### PROBLEM DESCRIPTION
The line containing "(314, 94) = (515, 145): orange" and every line after it, through the last one below: output exactly these and nothing else.

Segment Start: GIVEN DATA

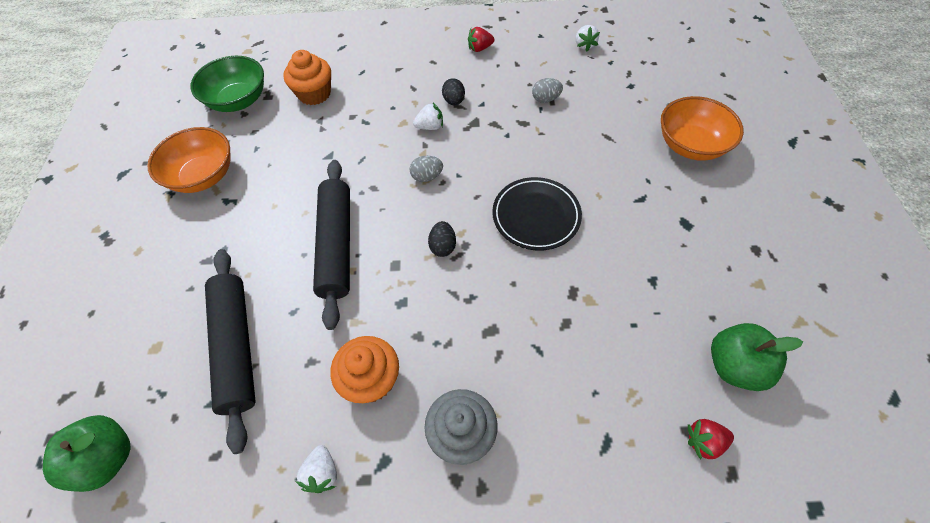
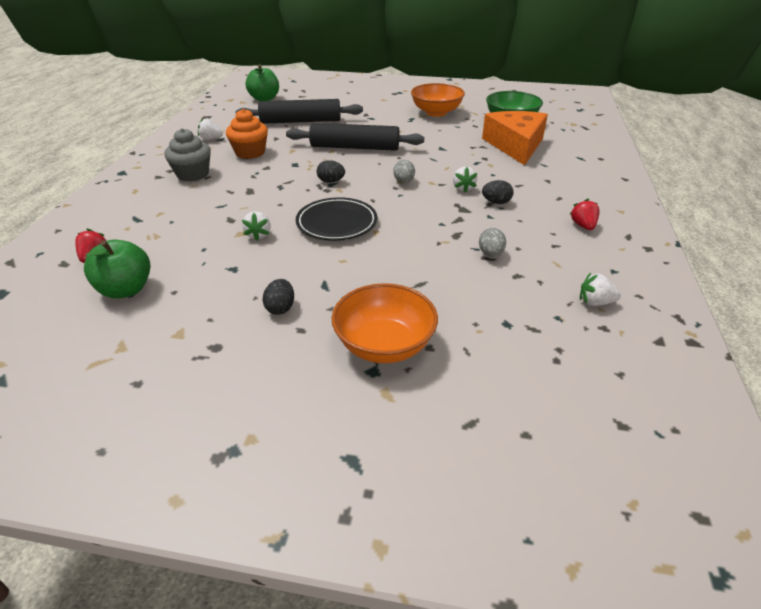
camera: 100 degrees right, 20 degrees down
(314, 94) = (515, 145): orange cupcake -> orange cheese
(585, 280) = (258, 235): none -> white strawberry
(687, 221) = (280, 308): none -> black egg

Segment End: GIVEN DATA

### EXERCISE OUTPUT
(314, 94) = (515, 145): orange cupcake -> orange cheese
(585, 280) = (258, 235): none -> white strawberry
(687, 221) = (280, 308): none -> black egg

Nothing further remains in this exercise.